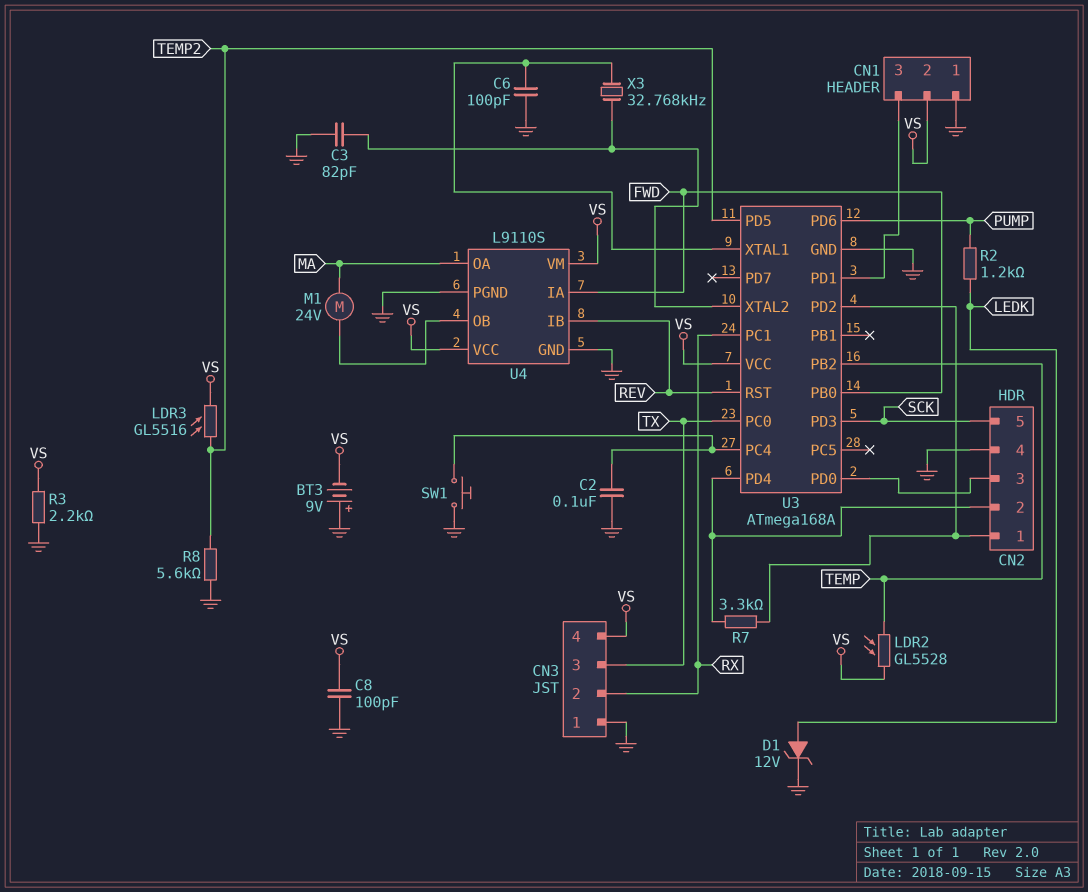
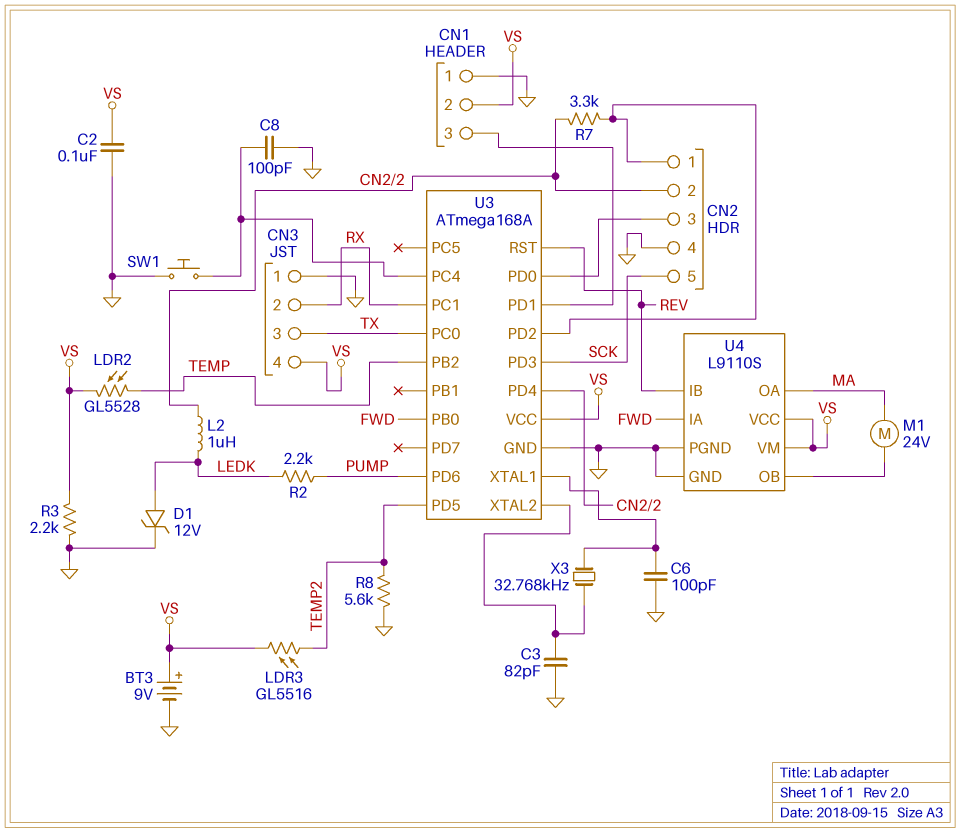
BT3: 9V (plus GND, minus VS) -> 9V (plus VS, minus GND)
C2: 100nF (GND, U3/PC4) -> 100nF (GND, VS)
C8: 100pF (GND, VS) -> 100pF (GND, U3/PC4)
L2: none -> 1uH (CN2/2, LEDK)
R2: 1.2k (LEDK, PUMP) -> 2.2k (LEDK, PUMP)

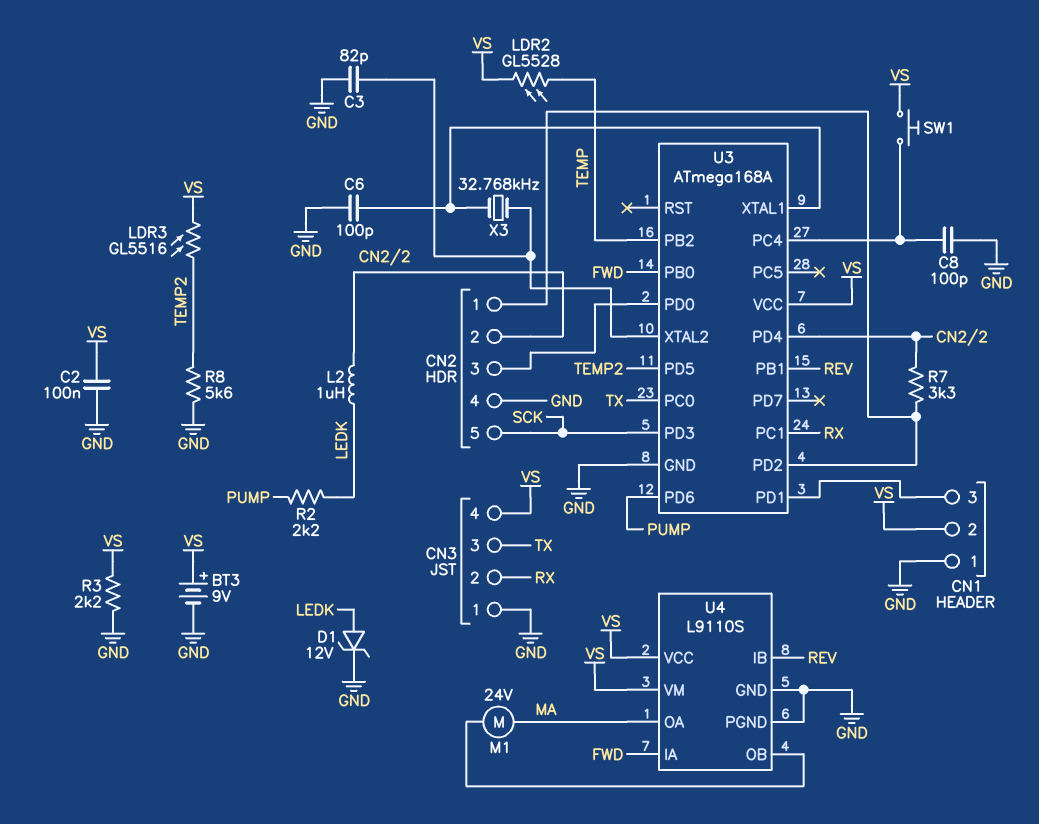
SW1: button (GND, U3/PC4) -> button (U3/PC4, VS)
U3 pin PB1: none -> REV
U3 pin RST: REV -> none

====================

> _Problem statement_:
From the line holding "C2: 100nF (GND, U3/PC4) -> 100nF (GND, VS)" to the final line of the data above, give each line again exactly, both ends included, and drop the pictures.

> _Result of the exercise_:
C2: 100nF (GND, U3/PC4) -> 100nF (GND, VS)
C8: 100pF (GND, VS) -> 100pF (GND, U3/PC4)
L2: none -> 1uH (CN2/2, LEDK)
R2: 1.2k (LEDK, PUMP) -> 2.2k (LEDK, PUMP)

SW1: button (GND, U3/PC4) -> button (U3/PC4, VS)
U3 pin PB1: none -> REV
U3 pin RST: REV -> none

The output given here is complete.